- WHAT YOU ARE ASKED TO DO:
With pictures removed, the data below should be returned exactly.
*** DATA EXCERPT Section Begins ***
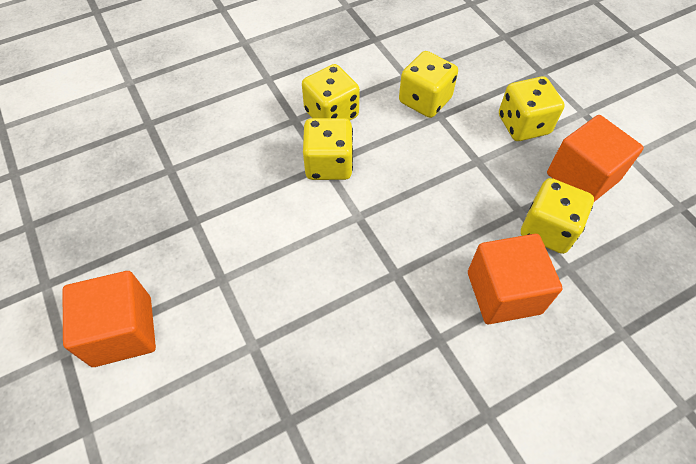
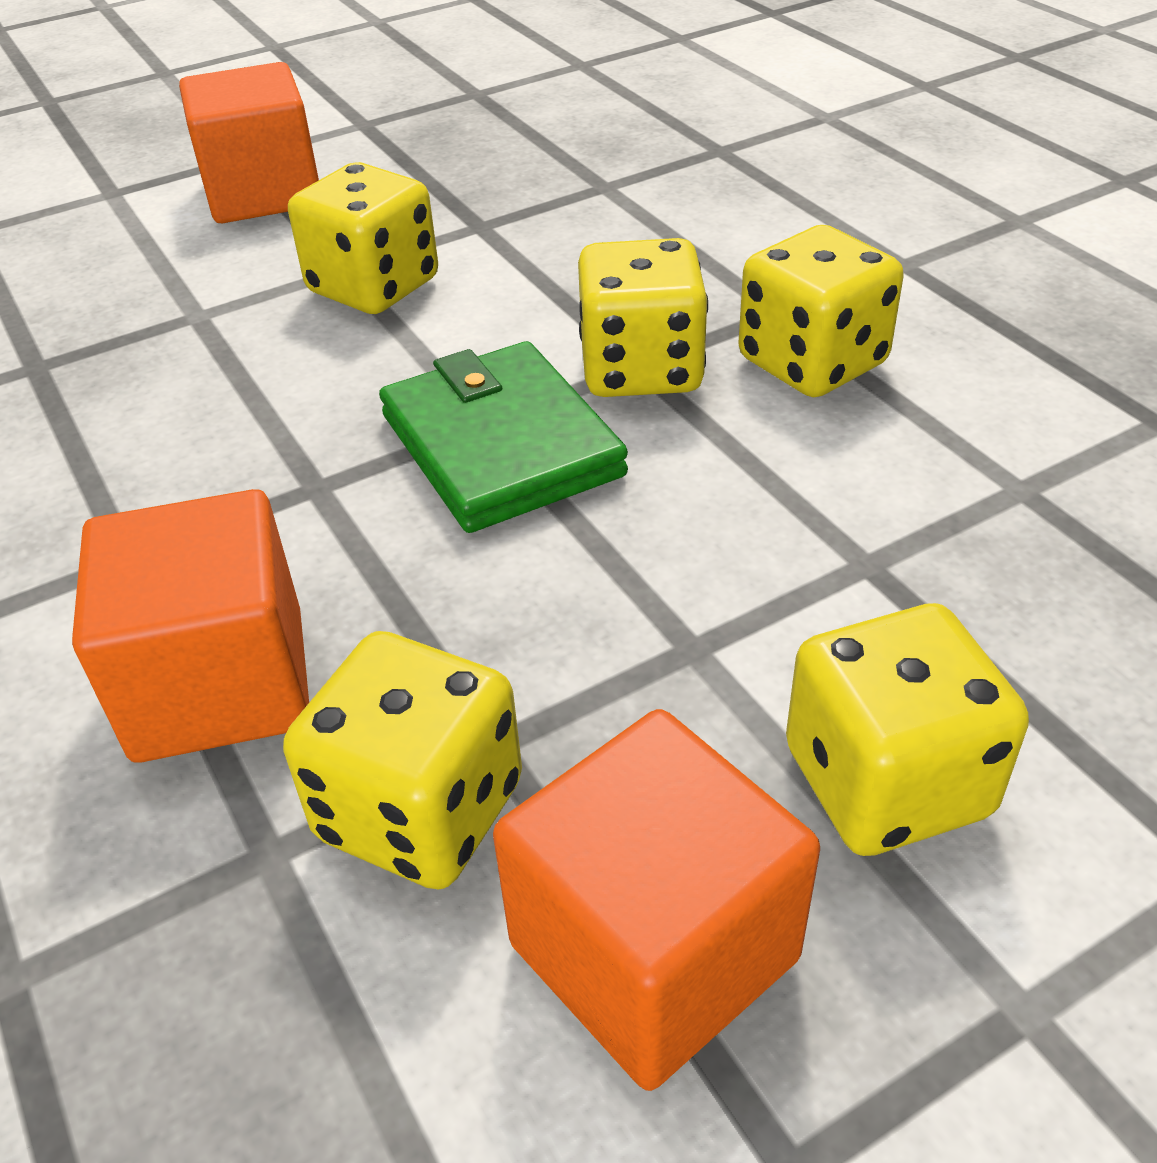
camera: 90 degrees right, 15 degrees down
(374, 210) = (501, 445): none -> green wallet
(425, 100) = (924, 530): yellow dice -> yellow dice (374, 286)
*** DATA EXCERPT Section Ends ***
- TASK OUTPUT:
camera: 90 degrees right, 15 degrees down
(374, 210) = (501, 445): none -> green wallet
(425, 100) = (924, 530): yellow dice -> yellow dice (374, 286)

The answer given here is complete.